**Task to complete:** The whole listing is to be given again without alteration, except that its pictures are dropped.

**Records:**

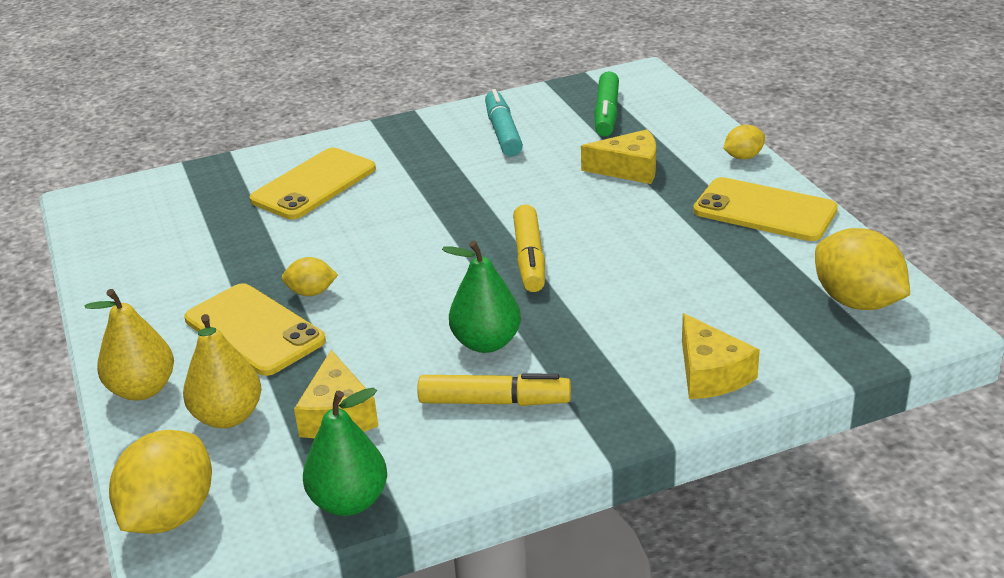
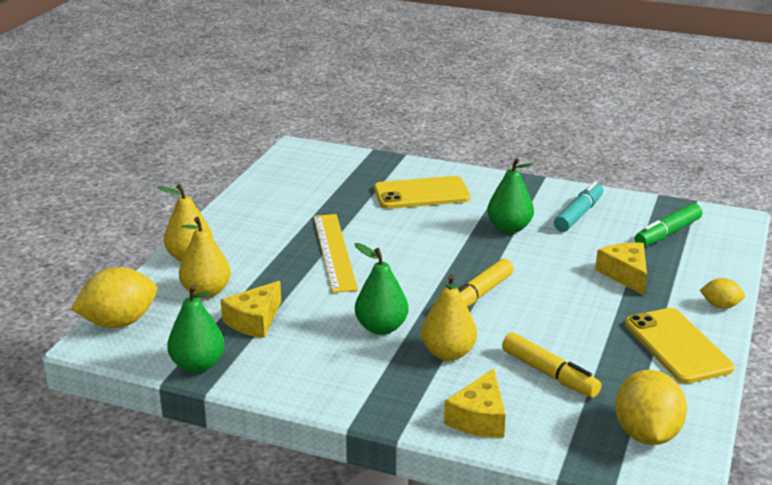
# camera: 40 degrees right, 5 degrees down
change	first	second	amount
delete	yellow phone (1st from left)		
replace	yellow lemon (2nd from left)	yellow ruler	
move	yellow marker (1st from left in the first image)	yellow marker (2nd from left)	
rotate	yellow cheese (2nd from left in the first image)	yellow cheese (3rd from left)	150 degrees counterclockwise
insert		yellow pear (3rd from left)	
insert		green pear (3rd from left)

**Answer:**
# camera: 40 degrees right, 5 degrees down
change	first	second	amount
delete	yellow phone (1st from left)		
replace	yellow lemon (2nd from left)	yellow ruler	
move	yellow marker (1st from left in the first image)	yellow marker (2nd from left)	
rotate	yellow cheese (2nd from left in the first image)	yellow cheese (3rd from left)	150 degrees counterclockwise
insert		yellow pear (3rd from left)	
insert		green pear (3rd from left)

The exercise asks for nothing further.